Problem description:
Beginning with the line containing "segmentation as SVG." and ending with the last line, repeat the records exactly.

Exercise input:
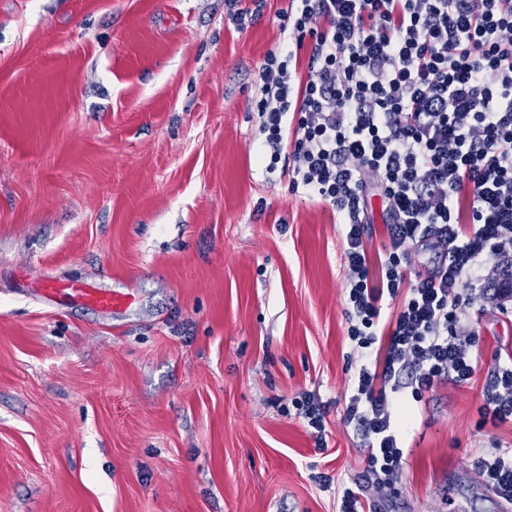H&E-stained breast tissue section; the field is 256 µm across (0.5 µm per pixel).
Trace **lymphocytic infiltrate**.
Masks as SVG:
<instances>
[{"label": "lymphocytic infiltrate", "mask_w": 512, "mask_h": 512, "mask_svg": "<svg viewBox=\"0 0 512 512\" xmlns=\"http://www.w3.org/2000/svg\"><path fill=\"white\" fill-rule=\"evenodd\" d=\"M279 19L295 43L259 71L262 154L292 191L336 212L351 273L347 336L361 361L344 420L366 478L391 489L403 473L406 399L476 372L459 287L483 297L484 267L512 257V0H291ZM303 45L312 77L297 84ZM374 191L389 237L375 258ZM414 249L436 262L409 285ZM387 299L397 303L388 316ZM479 414L512 422V358L489 374ZM477 466L512 504V448Z\"/></svg>", "instance_id": "1"}]
</instances>
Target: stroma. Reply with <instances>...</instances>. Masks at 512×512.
Segmentation results:
<instances>
[{
	"label": "stroma",
	"instance_id": "stroma-1",
	"mask_svg": "<svg viewBox=\"0 0 512 512\" xmlns=\"http://www.w3.org/2000/svg\"><path fill=\"white\" fill-rule=\"evenodd\" d=\"M266 0H0V512H506L478 456L512 300L468 310L479 368L442 381L401 481H365L343 419L359 367L331 206L268 174L259 69L288 35ZM127 292L103 311L45 282ZM316 394L326 447L295 407Z\"/></svg>",
	"mask_w": 512,
	"mask_h": 512
}]
</instances>
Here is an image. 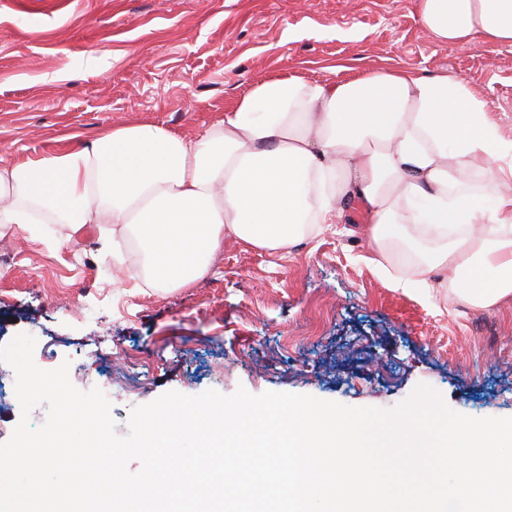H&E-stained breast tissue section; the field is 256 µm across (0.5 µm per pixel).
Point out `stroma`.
Listing matches in <instances>:
<instances>
[{
  "label": "stroma",
  "instance_id": "1",
  "mask_svg": "<svg viewBox=\"0 0 512 512\" xmlns=\"http://www.w3.org/2000/svg\"><path fill=\"white\" fill-rule=\"evenodd\" d=\"M459 73L512 134V46H448L416 0H0V162L79 148L115 124L188 139L264 79L342 82L380 69ZM351 205L284 251L234 238L186 288L138 287L100 227L0 237V346L36 339L35 364H68L112 392L116 432L174 390L244 388L390 409L427 384L453 411L512 417V301L483 310L446 289L396 288L370 264Z\"/></svg>",
  "mask_w": 512,
  "mask_h": 512
}]
</instances>
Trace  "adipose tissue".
Wrapping results in <instances>:
<instances>
[{"label": "adipose tissue", "mask_w": 512, "mask_h": 512, "mask_svg": "<svg viewBox=\"0 0 512 512\" xmlns=\"http://www.w3.org/2000/svg\"><path fill=\"white\" fill-rule=\"evenodd\" d=\"M424 28L448 46L512 45V0H418ZM480 184H473L474 174ZM512 136L453 73L380 69L343 82L271 78L195 139L152 123L113 126L82 149L68 143L0 164V224H99L102 241L136 235L150 288H185L225 236L279 250L351 203L383 264L398 227L443 240L398 288L436 277L473 309L512 300ZM496 200L486 213L482 200ZM494 224L493 233L483 223Z\"/></svg>", "instance_id": "1"}]
</instances>
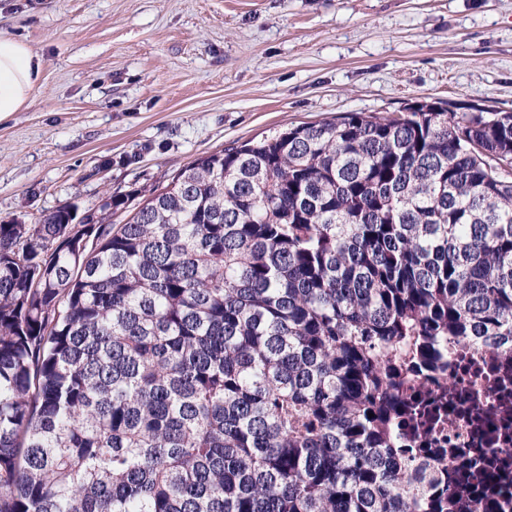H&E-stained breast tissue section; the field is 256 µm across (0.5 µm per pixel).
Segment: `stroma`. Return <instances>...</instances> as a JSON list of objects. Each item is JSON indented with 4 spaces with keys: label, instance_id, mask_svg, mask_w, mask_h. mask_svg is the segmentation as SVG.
Returning a JSON list of instances; mask_svg holds the SVG:
<instances>
[{
    "label": "stroma",
    "instance_id": "1",
    "mask_svg": "<svg viewBox=\"0 0 512 512\" xmlns=\"http://www.w3.org/2000/svg\"><path fill=\"white\" fill-rule=\"evenodd\" d=\"M43 67L0 121V220L161 184L290 125L512 111V0H0Z\"/></svg>",
    "mask_w": 512,
    "mask_h": 512
}]
</instances>
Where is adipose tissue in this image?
<instances>
[{
	"label": "adipose tissue",
	"mask_w": 512,
	"mask_h": 512,
	"mask_svg": "<svg viewBox=\"0 0 512 512\" xmlns=\"http://www.w3.org/2000/svg\"><path fill=\"white\" fill-rule=\"evenodd\" d=\"M42 66L41 58L26 43L0 35V120L23 108Z\"/></svg>",
	"instance_id": "ef3b65f1"
}]
</instances>
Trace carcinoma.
I'll return each mask as SVG.
<instances>
[{"label":"carcinoma","instance_id":"cac0c4a2","mask_svg":"<svg viewBox=\"0 0 512 512\" xmlns=\"http://www.w3.org/2000/svg\"><path fill=\"white\" fill-rule=\"evenodd\" d=\"M143 197L0 222V512H478L397 463V366L512 358V112H347Z\"/></svg>","mask_w":512,"mask_h":512}]
</instances>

Solution to the exercise:
Segment: `stroma`. Return <instances>...</instances> as a JSON list of objects. Each item is JSON indented with 4 spaces with keys: label, instance_id, mask_svg, mask_w, mask_h. mask_svg is the segmentation as SVG.
Returning a JSON list of instances; mask_svg holds the SVG:
<instances>
[{
    "label": "stroma",
    "instance_id": "1",
    "mask_svg": "<svg viewBox=\"0 0 512 512\" xmlns=\"http://www.w3.org/2000/svg\"><path fill=\"white\" fill-rule=\"evenodd\" d=\"M43 67L0 121V220L161 184L290 125L512 111V0H0Z\"/></svg>",
    "mask_w": 512,
    "mask_h": 512
}]
</instances>
Where is adipose tissue in this image?
<instances>
[{
	"label": "adipose tissue",
	"mask_w": 512,
	"mask_h": 512,
	"mask_svg": "<svg viewBox=\"0 0 512 512\" xmlns=\"http://www.w3.org/2000/svg\"><path fill=\"white\" fill-rule=\"evenodd\" d=\"M42 66L41 58L26 43L0 35V120L23 108Z\"/></svg>",
	"instance_id": "ef3b65f1"
}]
</instances>
Trace carcinoma.
I'll return each mask as SVG.
<instances>
[{"label":"carcinoma","instance_id":"cac0c4a2","mask_svg":"<svg viewBox=\"0 0 512 512\" xmlns=\"http://www.w3.org/2000/svg\"><path fill=\"white\" fill-rule=\"evenodd\" d=\"M143 197L0 222V512H478L397 463V366L512 358V112H347Z\"/></svg>","mask_w":512,"mask_h":512}]
</instances>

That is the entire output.